— MATERIAL FOR THIS TASK —
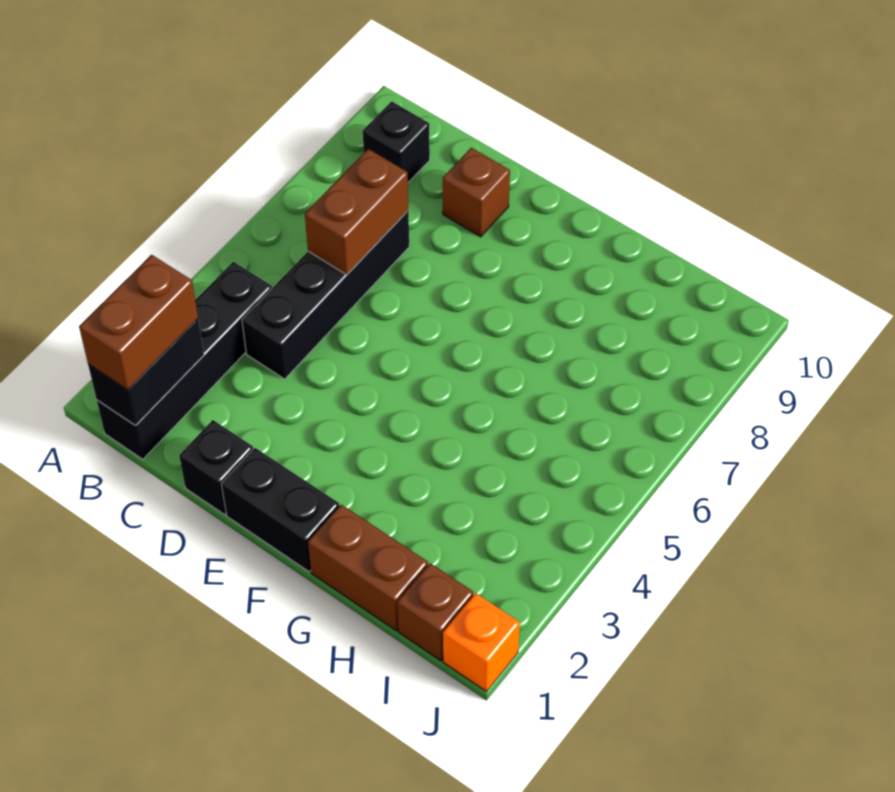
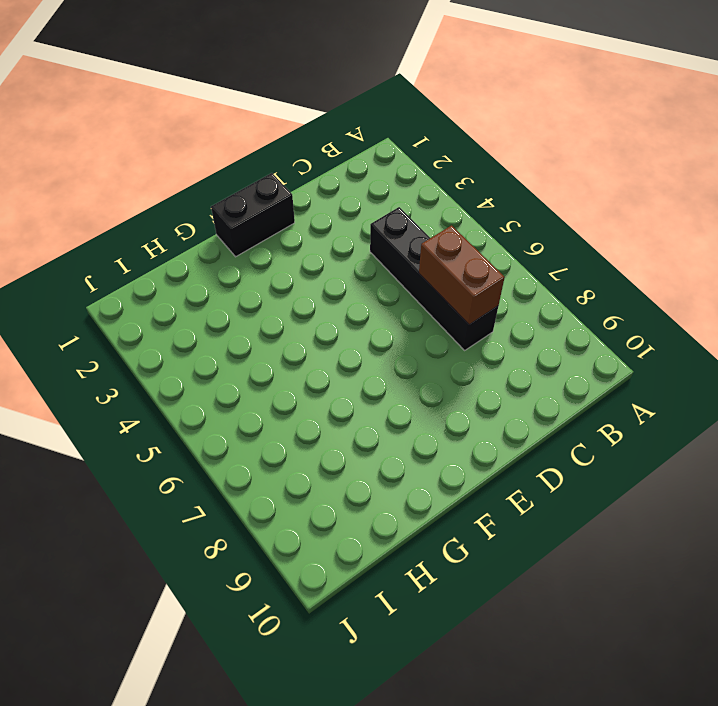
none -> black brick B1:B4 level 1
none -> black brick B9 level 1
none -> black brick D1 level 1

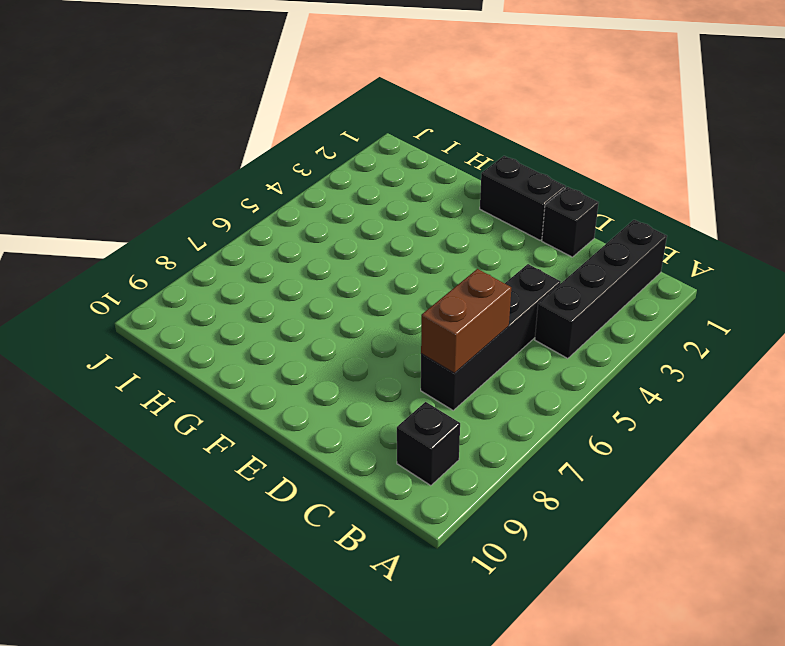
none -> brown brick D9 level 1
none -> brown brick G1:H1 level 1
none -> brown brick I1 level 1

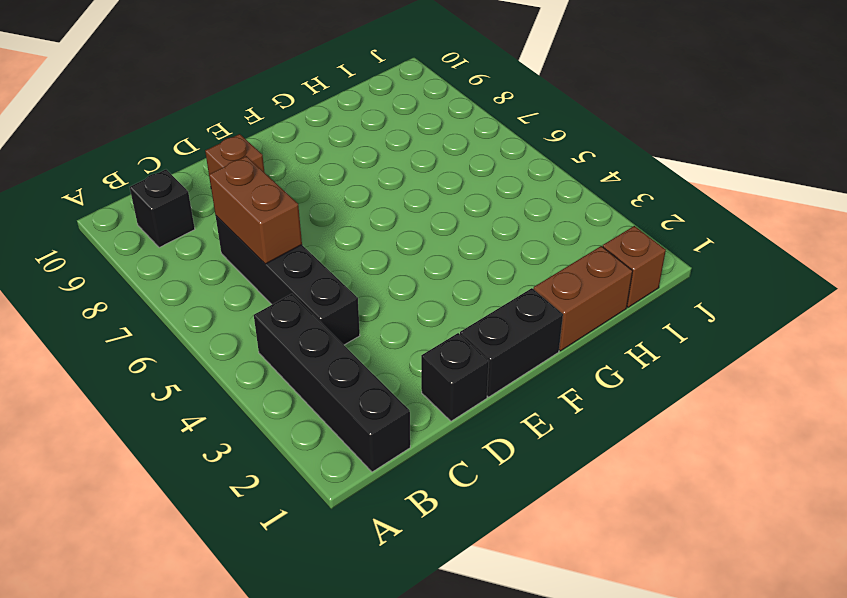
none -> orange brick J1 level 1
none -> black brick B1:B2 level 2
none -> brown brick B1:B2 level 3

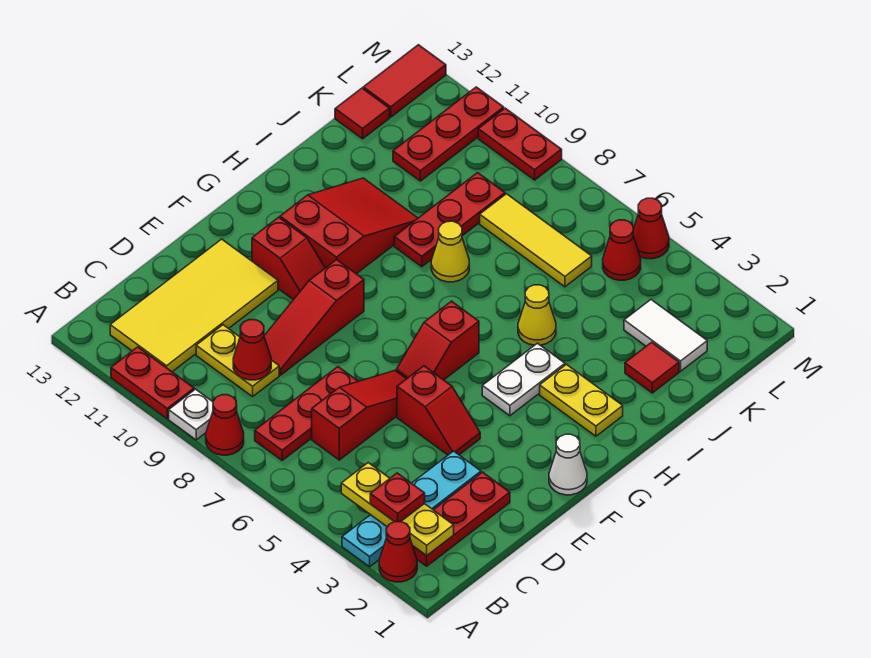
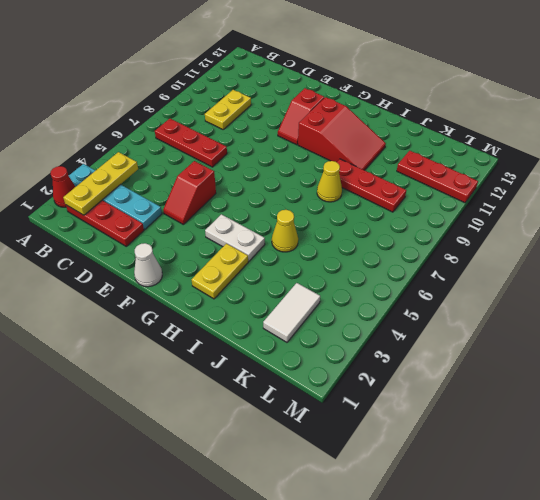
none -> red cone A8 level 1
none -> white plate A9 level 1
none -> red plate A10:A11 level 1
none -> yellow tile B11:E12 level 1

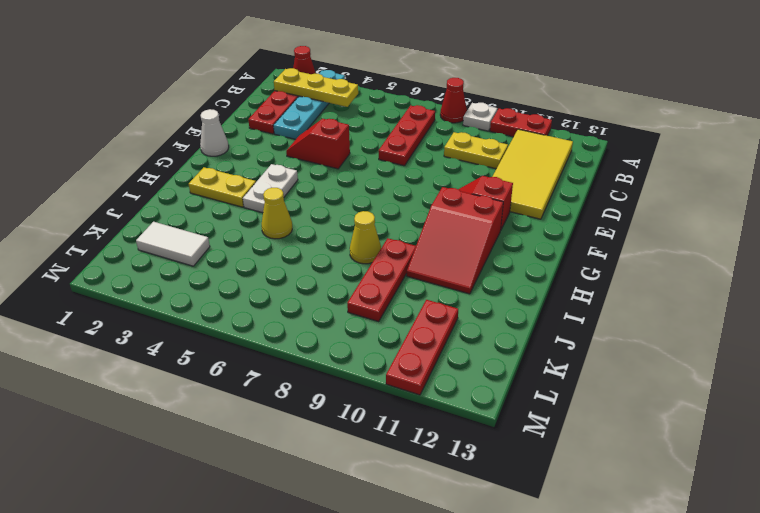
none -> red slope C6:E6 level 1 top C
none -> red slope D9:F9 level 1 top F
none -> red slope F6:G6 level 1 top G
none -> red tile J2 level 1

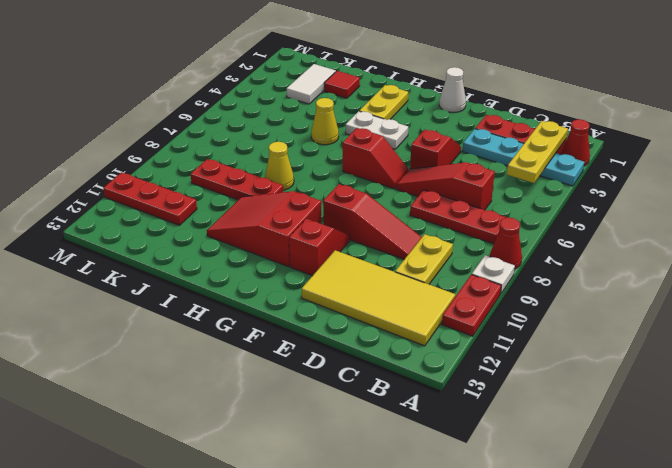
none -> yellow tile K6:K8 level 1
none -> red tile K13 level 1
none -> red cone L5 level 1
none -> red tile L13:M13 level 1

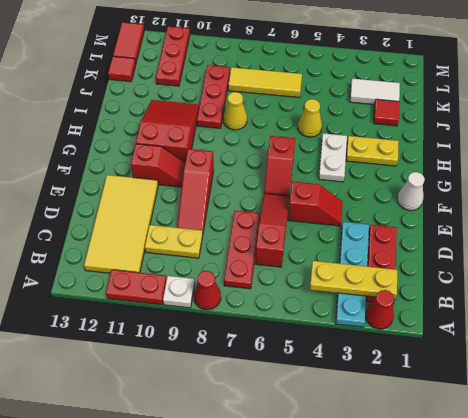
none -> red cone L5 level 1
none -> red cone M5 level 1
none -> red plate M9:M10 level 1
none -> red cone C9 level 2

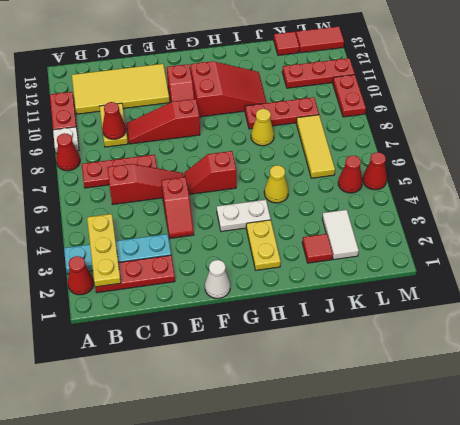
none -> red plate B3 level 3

* * *

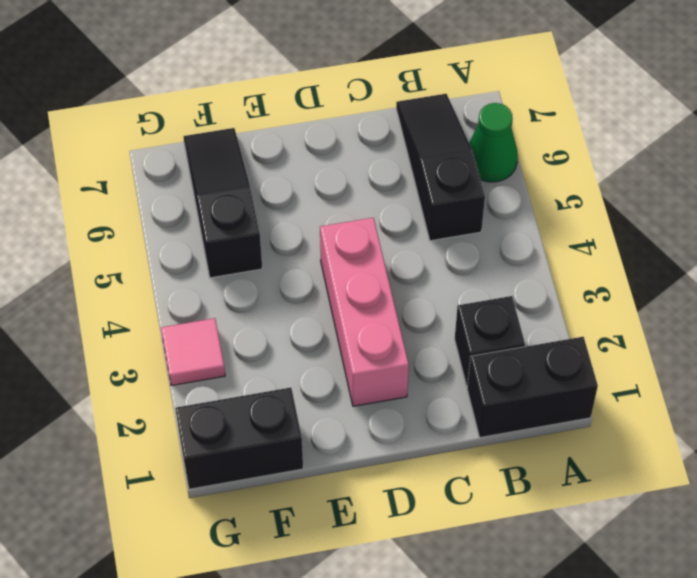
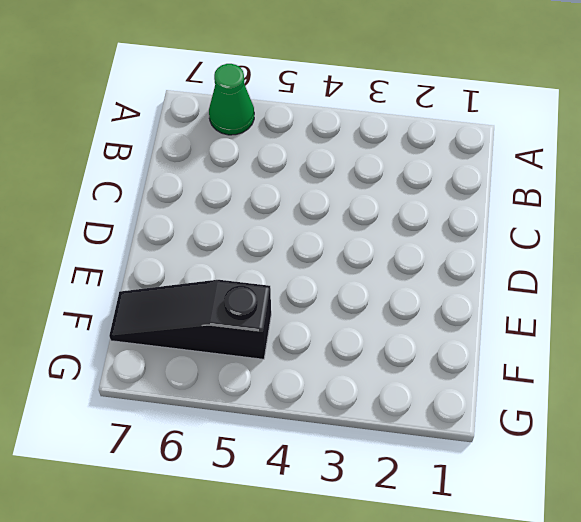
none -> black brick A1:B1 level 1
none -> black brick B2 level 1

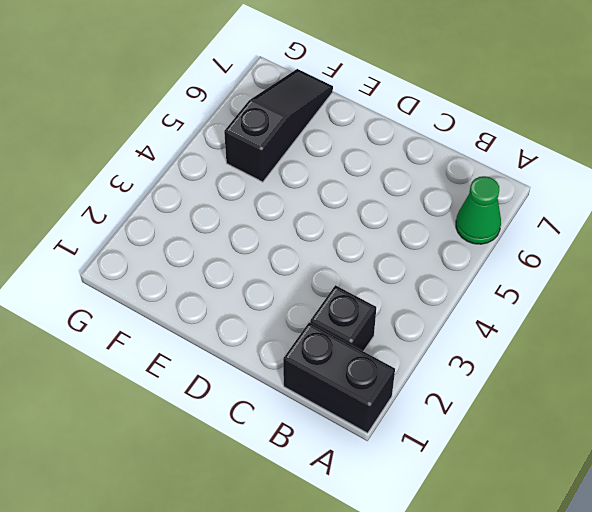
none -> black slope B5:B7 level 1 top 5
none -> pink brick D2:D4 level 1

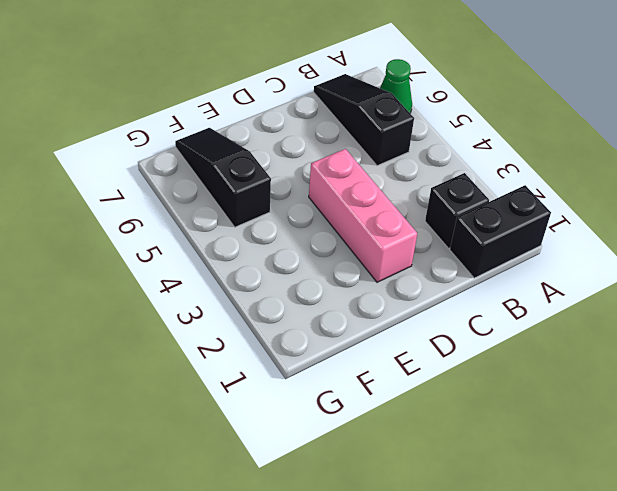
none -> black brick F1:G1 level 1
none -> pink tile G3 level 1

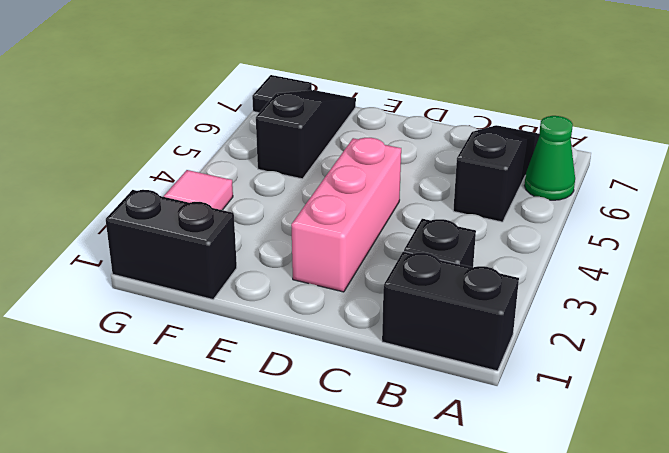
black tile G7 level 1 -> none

==

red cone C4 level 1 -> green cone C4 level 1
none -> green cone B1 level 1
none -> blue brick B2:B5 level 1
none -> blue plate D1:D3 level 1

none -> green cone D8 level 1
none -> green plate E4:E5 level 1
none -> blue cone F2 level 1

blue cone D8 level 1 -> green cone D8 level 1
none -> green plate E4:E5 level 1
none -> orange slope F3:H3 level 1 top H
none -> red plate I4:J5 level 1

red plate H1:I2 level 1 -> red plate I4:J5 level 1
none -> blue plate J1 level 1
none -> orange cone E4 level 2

— WHAT IS BEING ASKED —
I'd like every line with the string "black" copied from the listing.

— ANSWER SECTION —
none -> black brick B1:B4 level 1
none -> black brick B9 level 1
none -> black brick D1 level 1
none -> black brick B1:B2 level 2
none -> black brick A1:B1 level 1
none -> black brick B2 level 1
none -> black slope B5:B7 level 1 top 5
none -> black brick F1:G1 level 1
black tile G7 level 1 -> none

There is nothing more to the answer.